CHALLENGE: Print the lines from the one containing "Asuncion: 3:12 -> none" through the final line, copying each one character for character. Omit the pictures.

(Stored records)
---
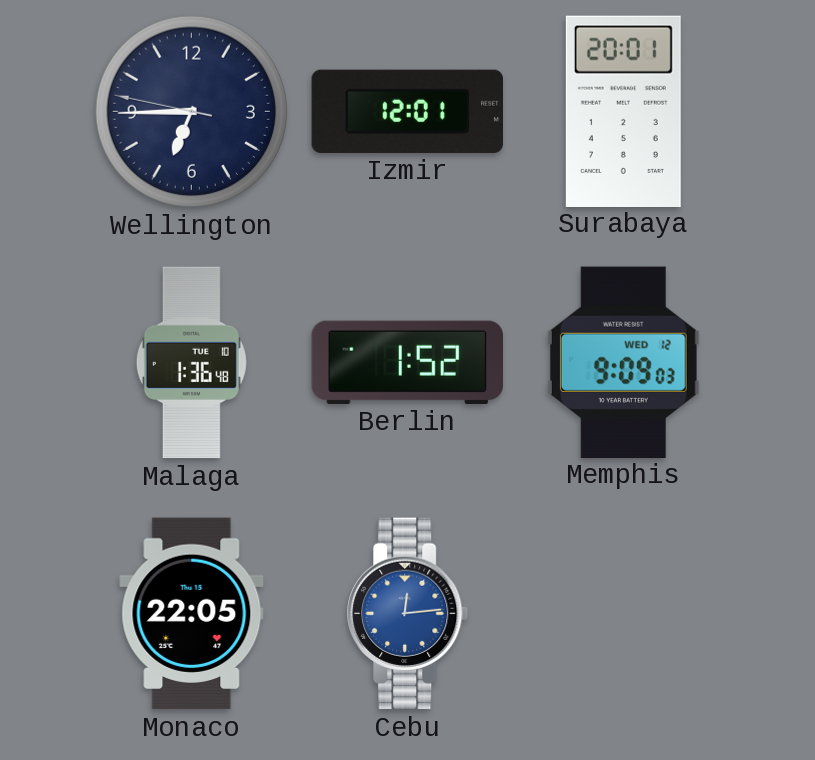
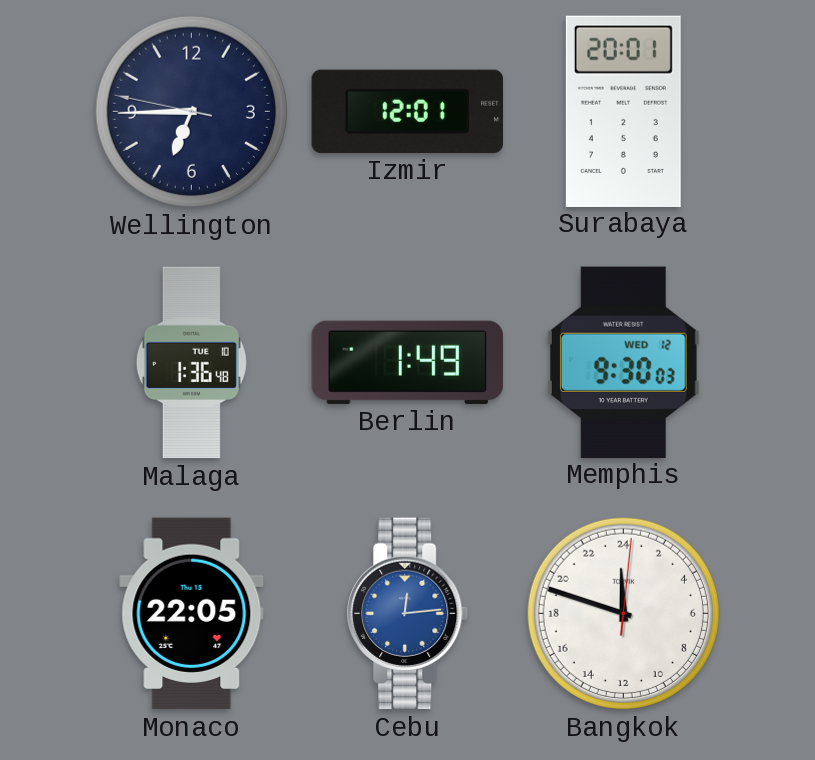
Berlin: 1:52 -> 1:49
Memphis: 9:09 -> 9:30
Bangkok: none -> 23:48
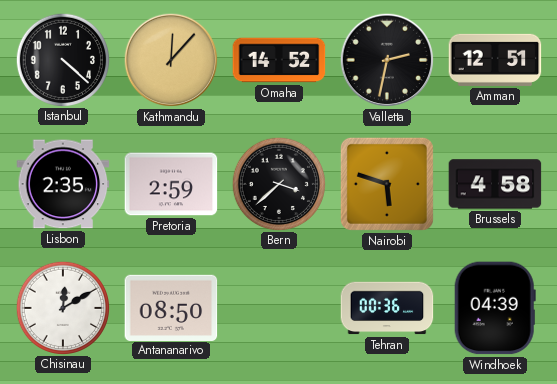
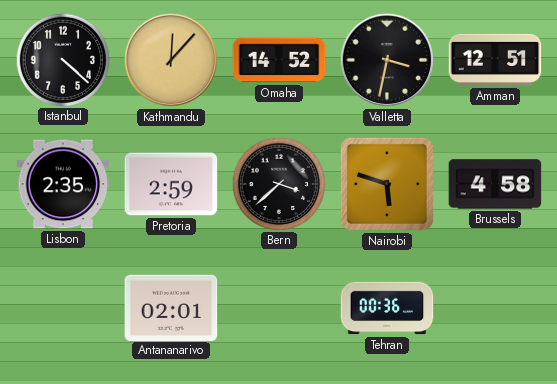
Valletta: 2:32 -> 3:32
Chisinau: 12:10 -> none
Antananarivo: 08:50 -> 02:01
Windhoek: 04:39 -> none
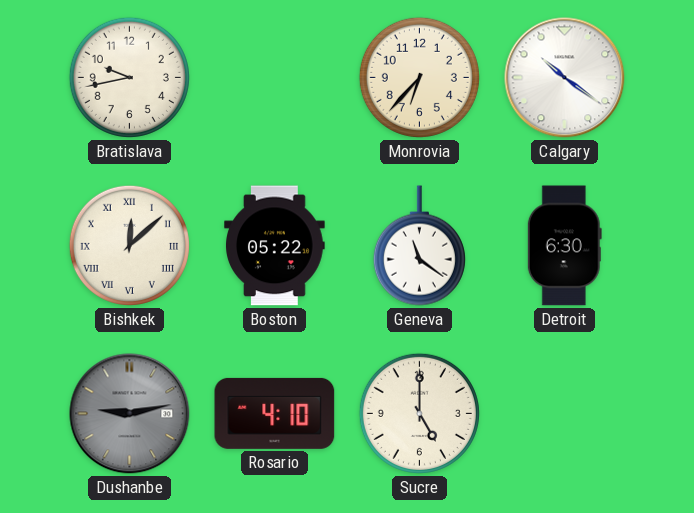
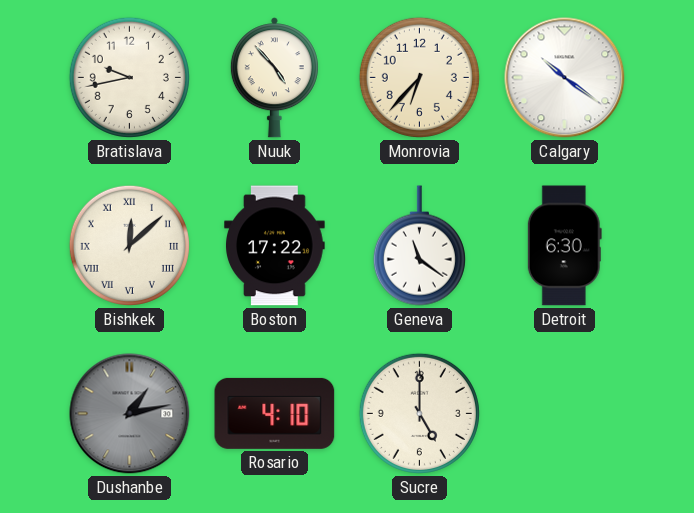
Nuuk: none -> 4:53
Boston: 05:22 -> 17:22
Dushanbe: 9:13 -> 1:13
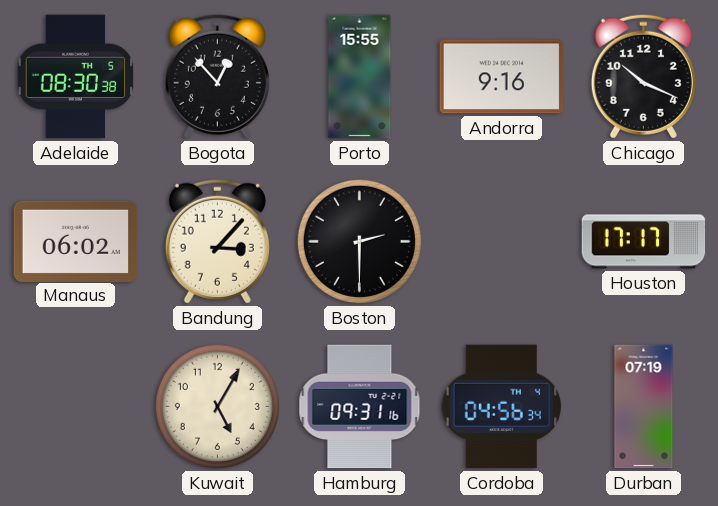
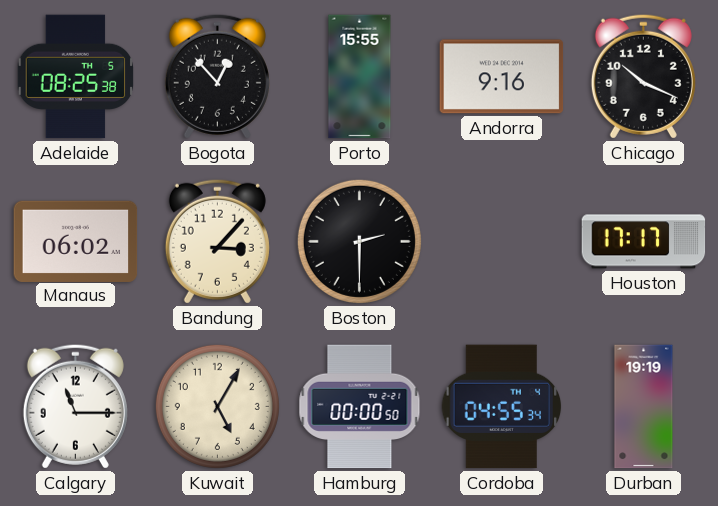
Adelaide: 08:30 -> 08:25
Calgary: none -> 11:15
Hamburg: 09:31 -> 00:00
Cordoba: 04:56 -> 04:55
Durban: 07:19 -> 19:19
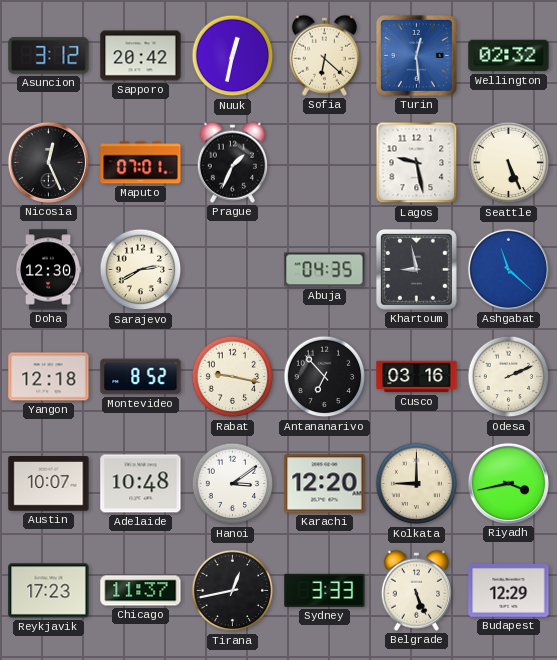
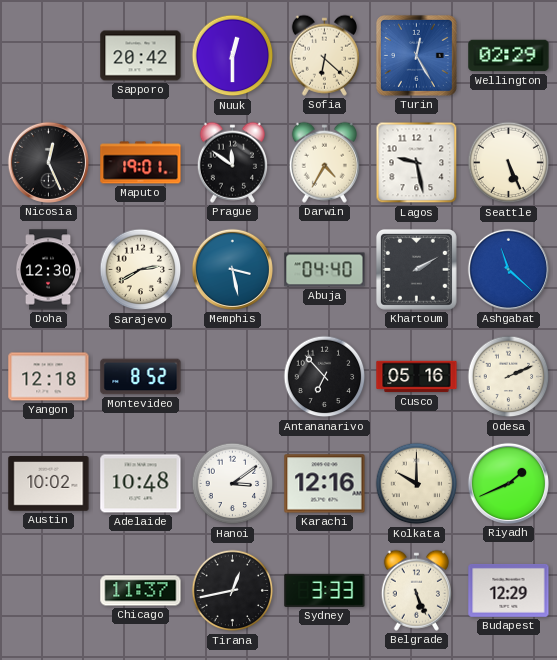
Asuncion: 3:12 -> none
Nuuk: 12:32 -> 12:30
Turin: 12:29 -> 12:25
Wellington: 02:32 -> 02:29
Maputo: 07:01 -> 19:01
Prague: 1:34 -> 11:51
Darwin: none -> 4:35
Memphis: none -> 3:28
Abuja: 04:35 -> 04:40
Khartoum: 8:58 -> 2:10
Rabat: 9:17 -> none
Cusco: 03:16 -> 05:16
Austin: 10:07 -> 10:02
Karachi: 12:20 -> 12:16
Kolkata: 9:00 -> 10:00
Riyadh: 3:43 -> 1:41
Reykjavik: 17:23 -> none
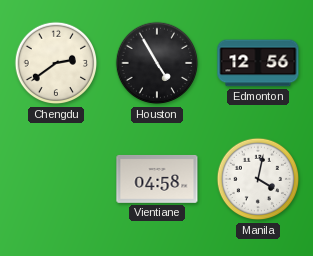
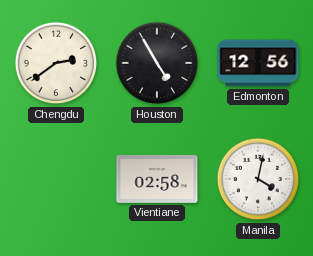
Vientiane: 04:58 -> 02:58
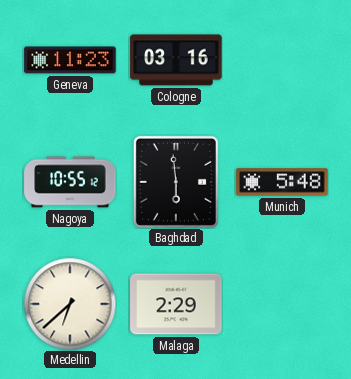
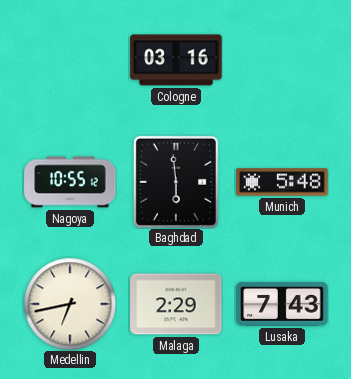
Geneva: 11:23 -> none
Medellin: 6:38 -> 6:43
Lusaka: none -> 7:43
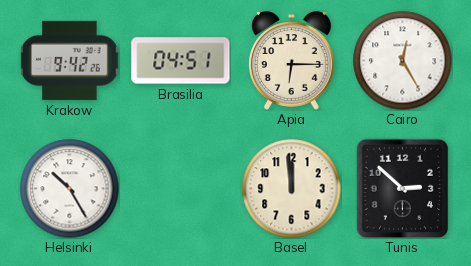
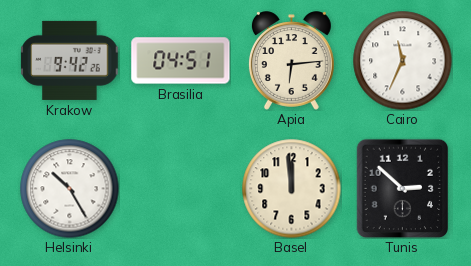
Apia: 6:15 -> 6:14
Cairo: 12:25 -> 11:34
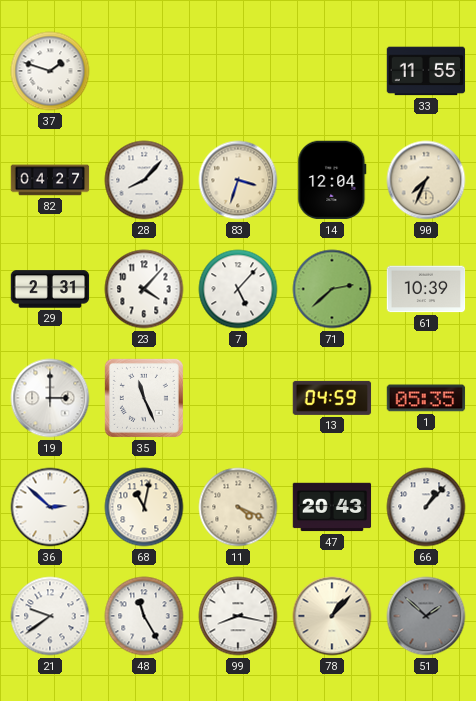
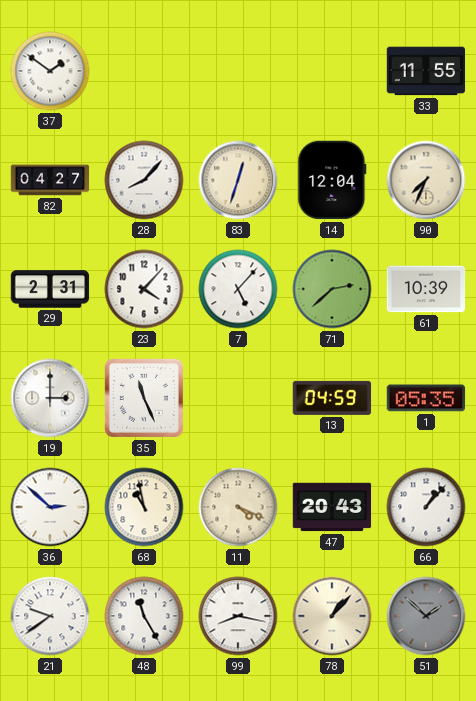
37: 1:48 -> 1:51
83: 3:33 -> 12:33
68: 11:02 -> 10:58
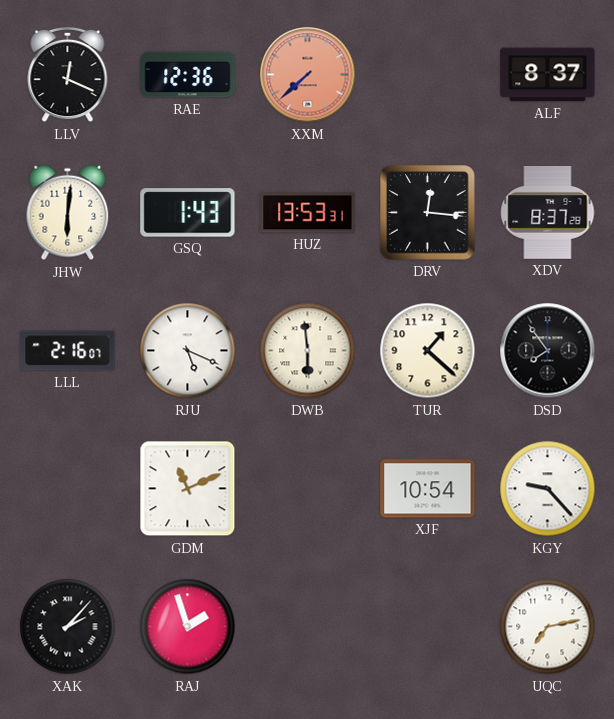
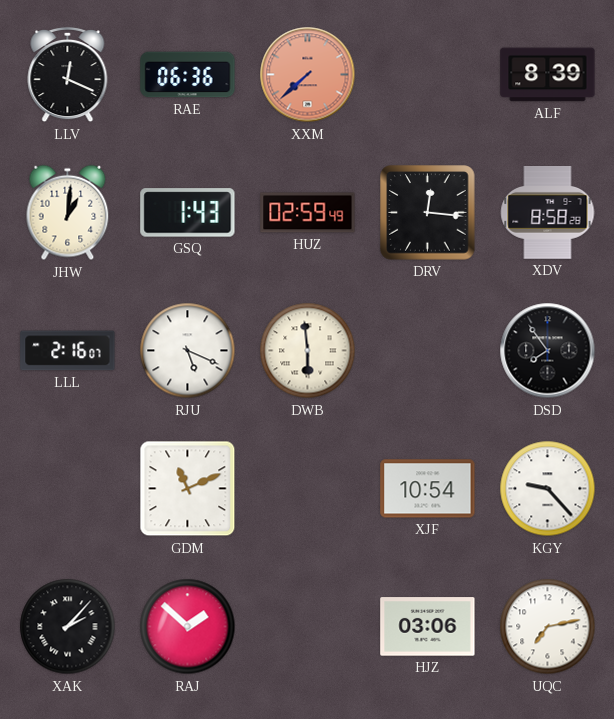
RAE: 12:36 -> 06:36
ALF: 8:37 -> 8:39
JHW: 6:01 -> 1:01
HUZ: 13:53 -> 02:59
XDV: 8:37 -> 8:58
TUR: 1:22 -> none
RAJ: 1:57 -> 1:52
HJZ: none -> 03:06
---
ANSWER IN FULL:
Asuncion: 3:12 -> none
Nuuk: 12:32 -> 12:30
Turin: 12:29 -> 12:25
Wellington: 02:32 -> 02:29
Maputo: 07:01 -> 19:01
Prague: 1:34 -> 11:51
Darwin: none -> 4:35
Memphis: none -> 3:28
Abuja: 04:35 -> 04:40
Khartoum: 8:58 -> 2:10
Rabat: 9:17 -> none
Cusco: 03:16 -> 05:16
Austin: 10:07 -> 10:02
Karachi: 12:20 -> 12:16
Kolkata: 9:00 -> 10:00
Riyadh: 3:43 -> 1:41
Reykjavik: 17:23 -> none
Vientiane: 04:58 -> 02:58
Geneva: 11:23 -> none
Medellin: 6:38 -> 6:43
Lusaka: none -> 7:43
Apia: 6:15 -> 6:14
Cairo: 12:25 -> 11:34
37: 1:48 -> 1:51
83: 3:33 -> 12:33
68: 11:02 -> 10:58
RAE: 12:36 -> 06:36
ALF: 8:37 -> 8:39
JHW: 6:01 -> 1:01
HUZ: 13:53 -> 02:59
XDV: 8:37 -> 8:58
TUR: 1:22 -> none
RAJ: 1:57 -> 1:52
HJZ: none -> 03:06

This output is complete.